→ **Exercise brief**: Once you reach the line containing "R10: 150k (n10, n22) -> 150k (VS, n10)", reproduce it and every later line exactly, through the end of the data.

═══ Given entries

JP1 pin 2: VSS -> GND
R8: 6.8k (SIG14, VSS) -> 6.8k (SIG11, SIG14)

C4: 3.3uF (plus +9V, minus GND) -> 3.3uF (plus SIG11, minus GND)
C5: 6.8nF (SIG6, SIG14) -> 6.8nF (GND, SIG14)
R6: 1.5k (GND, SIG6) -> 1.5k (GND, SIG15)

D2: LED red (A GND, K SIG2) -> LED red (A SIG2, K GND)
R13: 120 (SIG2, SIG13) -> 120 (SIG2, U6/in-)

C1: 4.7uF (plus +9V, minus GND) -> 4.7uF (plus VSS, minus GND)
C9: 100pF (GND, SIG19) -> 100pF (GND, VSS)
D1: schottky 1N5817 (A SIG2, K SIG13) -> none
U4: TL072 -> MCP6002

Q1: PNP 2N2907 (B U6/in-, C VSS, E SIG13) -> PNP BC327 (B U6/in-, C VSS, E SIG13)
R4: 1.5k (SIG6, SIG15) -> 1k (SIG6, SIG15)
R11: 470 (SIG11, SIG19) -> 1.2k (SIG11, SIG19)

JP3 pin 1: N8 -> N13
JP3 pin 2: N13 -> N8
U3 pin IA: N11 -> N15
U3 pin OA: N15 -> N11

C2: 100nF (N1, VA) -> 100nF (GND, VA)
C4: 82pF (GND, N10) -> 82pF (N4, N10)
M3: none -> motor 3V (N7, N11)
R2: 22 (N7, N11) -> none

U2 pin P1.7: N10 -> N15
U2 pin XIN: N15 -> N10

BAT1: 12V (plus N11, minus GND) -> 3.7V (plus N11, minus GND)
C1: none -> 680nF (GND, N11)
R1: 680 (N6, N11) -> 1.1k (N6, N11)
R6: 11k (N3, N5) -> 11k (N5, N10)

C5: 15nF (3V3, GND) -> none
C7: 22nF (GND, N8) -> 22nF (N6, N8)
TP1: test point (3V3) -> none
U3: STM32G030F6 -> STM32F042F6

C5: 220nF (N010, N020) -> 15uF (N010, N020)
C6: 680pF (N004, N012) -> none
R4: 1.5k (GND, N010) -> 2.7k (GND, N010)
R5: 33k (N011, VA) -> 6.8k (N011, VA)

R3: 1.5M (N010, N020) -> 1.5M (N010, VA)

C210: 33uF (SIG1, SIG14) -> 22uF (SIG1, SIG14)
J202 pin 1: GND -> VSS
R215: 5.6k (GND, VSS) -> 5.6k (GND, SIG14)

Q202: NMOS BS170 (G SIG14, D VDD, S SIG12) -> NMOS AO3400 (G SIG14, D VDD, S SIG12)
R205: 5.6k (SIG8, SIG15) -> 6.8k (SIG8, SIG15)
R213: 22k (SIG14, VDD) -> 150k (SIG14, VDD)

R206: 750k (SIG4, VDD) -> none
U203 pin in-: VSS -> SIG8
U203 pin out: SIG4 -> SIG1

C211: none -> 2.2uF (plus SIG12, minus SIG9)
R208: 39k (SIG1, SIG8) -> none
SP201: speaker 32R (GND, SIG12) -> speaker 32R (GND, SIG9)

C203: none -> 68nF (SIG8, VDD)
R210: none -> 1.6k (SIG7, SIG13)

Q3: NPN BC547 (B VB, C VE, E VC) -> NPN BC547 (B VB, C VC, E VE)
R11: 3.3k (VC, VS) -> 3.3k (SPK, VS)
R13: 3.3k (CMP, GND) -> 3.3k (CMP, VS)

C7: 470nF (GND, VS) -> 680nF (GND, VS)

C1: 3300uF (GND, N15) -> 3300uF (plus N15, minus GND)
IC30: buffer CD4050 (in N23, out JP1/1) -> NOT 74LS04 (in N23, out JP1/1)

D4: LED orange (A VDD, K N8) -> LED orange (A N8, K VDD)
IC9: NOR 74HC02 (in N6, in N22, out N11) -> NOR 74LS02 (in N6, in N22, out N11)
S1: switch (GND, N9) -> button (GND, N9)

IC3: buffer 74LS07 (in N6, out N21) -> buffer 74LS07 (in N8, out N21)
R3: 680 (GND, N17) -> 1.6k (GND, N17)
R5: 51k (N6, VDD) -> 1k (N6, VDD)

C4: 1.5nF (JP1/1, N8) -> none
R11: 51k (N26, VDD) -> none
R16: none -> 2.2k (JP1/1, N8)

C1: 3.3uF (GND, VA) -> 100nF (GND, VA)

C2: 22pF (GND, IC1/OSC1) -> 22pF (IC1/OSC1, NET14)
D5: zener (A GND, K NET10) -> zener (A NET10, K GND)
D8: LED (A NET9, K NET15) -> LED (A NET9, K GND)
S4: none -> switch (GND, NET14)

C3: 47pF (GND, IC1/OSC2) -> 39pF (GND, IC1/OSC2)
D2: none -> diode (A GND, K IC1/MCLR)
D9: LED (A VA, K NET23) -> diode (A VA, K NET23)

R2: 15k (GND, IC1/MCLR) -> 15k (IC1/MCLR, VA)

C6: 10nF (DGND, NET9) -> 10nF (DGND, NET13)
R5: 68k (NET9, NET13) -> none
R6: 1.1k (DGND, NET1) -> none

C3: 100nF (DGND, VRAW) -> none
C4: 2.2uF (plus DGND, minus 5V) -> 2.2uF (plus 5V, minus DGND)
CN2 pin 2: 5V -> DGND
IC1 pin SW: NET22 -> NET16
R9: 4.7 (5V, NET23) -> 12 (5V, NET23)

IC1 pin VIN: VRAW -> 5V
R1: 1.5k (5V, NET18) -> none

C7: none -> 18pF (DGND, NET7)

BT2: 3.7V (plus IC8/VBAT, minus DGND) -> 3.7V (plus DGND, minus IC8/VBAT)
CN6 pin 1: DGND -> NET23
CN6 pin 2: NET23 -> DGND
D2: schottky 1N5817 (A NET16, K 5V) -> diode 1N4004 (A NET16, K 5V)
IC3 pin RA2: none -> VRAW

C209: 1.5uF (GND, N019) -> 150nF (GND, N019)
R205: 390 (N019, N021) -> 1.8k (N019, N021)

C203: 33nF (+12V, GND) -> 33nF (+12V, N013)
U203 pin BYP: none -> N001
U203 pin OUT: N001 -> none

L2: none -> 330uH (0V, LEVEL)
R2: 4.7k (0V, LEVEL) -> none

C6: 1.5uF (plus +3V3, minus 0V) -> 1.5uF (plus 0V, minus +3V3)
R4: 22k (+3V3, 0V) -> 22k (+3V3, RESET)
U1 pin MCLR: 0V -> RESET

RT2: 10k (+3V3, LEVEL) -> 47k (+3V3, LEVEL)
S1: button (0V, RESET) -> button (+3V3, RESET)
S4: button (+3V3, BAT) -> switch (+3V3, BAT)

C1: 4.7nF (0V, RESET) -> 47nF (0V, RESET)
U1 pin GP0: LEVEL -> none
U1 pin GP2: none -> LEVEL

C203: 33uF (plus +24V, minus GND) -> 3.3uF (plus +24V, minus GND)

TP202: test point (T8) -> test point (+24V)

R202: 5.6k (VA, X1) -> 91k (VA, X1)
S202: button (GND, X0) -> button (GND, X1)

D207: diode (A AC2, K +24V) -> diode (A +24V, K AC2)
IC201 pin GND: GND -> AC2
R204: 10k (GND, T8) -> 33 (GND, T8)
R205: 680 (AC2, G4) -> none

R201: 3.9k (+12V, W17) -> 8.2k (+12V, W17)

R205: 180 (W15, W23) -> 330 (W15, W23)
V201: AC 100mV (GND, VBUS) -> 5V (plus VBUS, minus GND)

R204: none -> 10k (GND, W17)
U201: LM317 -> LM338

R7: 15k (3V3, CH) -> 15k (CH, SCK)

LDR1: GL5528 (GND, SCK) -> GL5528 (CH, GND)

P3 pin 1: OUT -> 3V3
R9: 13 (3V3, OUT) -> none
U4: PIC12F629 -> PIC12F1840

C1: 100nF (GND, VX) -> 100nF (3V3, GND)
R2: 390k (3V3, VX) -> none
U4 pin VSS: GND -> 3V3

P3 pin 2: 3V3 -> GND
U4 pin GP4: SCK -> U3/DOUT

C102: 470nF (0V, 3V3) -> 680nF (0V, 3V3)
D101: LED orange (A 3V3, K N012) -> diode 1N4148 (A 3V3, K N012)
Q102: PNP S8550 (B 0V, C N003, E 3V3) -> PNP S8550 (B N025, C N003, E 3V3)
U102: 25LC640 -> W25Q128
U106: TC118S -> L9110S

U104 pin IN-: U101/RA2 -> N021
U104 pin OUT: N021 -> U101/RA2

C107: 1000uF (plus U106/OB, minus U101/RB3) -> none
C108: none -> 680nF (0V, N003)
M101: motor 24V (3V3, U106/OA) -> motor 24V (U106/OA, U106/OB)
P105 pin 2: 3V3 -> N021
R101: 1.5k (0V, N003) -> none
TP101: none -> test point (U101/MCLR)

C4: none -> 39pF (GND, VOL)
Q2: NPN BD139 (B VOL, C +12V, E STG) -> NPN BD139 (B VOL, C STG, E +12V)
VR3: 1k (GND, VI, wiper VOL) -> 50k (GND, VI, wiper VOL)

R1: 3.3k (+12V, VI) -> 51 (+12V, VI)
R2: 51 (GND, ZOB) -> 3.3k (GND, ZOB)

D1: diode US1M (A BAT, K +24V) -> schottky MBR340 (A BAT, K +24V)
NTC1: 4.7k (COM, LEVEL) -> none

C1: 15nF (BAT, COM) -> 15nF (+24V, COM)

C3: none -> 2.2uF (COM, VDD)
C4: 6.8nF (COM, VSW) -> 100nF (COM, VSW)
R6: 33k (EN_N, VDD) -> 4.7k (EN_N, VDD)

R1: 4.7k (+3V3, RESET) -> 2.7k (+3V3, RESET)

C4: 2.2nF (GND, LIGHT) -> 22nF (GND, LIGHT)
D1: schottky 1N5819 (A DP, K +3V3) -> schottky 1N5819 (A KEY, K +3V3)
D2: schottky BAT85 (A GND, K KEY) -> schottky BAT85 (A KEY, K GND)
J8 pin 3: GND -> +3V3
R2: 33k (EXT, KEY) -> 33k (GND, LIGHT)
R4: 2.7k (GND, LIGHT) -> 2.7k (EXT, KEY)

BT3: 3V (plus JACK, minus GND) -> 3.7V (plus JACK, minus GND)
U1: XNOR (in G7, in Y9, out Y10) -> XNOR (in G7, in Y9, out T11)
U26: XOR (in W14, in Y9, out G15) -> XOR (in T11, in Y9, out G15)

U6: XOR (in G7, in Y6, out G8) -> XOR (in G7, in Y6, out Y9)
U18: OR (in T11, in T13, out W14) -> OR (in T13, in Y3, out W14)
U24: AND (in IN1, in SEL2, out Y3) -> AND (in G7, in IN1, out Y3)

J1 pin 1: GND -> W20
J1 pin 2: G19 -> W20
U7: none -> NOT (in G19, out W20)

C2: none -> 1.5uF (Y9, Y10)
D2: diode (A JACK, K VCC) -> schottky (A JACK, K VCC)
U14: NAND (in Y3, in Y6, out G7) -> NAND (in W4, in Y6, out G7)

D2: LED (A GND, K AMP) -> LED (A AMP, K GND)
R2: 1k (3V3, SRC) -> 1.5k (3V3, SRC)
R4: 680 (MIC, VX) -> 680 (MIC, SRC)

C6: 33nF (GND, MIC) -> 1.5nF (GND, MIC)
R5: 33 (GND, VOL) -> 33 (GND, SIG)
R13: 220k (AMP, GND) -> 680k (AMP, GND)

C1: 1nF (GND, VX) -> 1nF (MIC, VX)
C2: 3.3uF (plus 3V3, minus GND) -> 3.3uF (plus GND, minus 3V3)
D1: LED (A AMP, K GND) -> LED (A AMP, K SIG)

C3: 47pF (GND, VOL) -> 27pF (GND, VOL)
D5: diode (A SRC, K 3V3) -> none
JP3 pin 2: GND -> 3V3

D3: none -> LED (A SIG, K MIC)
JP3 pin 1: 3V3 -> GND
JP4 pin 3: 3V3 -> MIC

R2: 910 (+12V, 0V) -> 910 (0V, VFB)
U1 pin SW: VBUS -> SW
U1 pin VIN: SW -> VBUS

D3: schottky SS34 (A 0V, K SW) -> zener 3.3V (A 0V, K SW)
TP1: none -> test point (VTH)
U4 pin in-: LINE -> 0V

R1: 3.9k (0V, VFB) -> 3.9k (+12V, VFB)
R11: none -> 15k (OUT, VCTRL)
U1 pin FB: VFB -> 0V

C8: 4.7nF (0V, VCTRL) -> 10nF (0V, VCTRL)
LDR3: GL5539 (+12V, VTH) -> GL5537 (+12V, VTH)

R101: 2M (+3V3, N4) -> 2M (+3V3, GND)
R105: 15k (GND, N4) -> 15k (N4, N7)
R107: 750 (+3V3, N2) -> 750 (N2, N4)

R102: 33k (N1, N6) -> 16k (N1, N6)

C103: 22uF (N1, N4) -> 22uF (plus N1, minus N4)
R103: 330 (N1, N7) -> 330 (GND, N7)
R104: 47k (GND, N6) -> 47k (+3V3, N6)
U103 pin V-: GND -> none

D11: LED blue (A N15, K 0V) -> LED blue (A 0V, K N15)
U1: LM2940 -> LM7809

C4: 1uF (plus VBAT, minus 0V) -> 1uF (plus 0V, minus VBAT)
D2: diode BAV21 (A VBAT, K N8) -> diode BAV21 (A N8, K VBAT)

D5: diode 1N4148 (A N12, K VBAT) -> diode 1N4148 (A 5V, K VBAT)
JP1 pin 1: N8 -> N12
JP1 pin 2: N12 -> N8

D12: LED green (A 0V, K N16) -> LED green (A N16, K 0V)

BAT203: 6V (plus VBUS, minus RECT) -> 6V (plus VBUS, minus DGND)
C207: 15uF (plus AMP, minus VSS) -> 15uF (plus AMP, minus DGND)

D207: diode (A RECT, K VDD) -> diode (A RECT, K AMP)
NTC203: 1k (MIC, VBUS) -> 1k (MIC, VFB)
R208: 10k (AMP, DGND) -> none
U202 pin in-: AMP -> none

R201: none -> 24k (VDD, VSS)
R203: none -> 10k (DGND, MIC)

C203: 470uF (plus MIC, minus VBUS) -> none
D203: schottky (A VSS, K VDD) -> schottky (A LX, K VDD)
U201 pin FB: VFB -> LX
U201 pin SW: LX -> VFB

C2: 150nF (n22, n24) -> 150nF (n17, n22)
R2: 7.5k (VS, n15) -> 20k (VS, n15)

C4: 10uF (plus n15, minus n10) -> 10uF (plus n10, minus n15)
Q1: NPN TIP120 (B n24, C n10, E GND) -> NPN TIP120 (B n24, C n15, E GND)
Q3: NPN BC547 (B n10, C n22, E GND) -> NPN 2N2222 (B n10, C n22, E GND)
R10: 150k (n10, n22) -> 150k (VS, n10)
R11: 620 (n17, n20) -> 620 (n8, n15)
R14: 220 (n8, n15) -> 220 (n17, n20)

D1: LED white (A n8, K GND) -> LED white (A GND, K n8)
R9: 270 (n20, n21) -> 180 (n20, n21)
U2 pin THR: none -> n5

══════

→ **The answer**:
R10: 150k (n10, n22) -> 150k (VS, n10)
R11: 620 (n17, n20) -> 620 (n8, n15)
R14: 220 (n8, n15) -> 220 (n17, n20)

D1: LED white (A n8, K GND) -> LED white (A GND, K n8)
R9: 270 (n20, n21) -> 180 (n20, n21)
U2 pin THR: none -> n5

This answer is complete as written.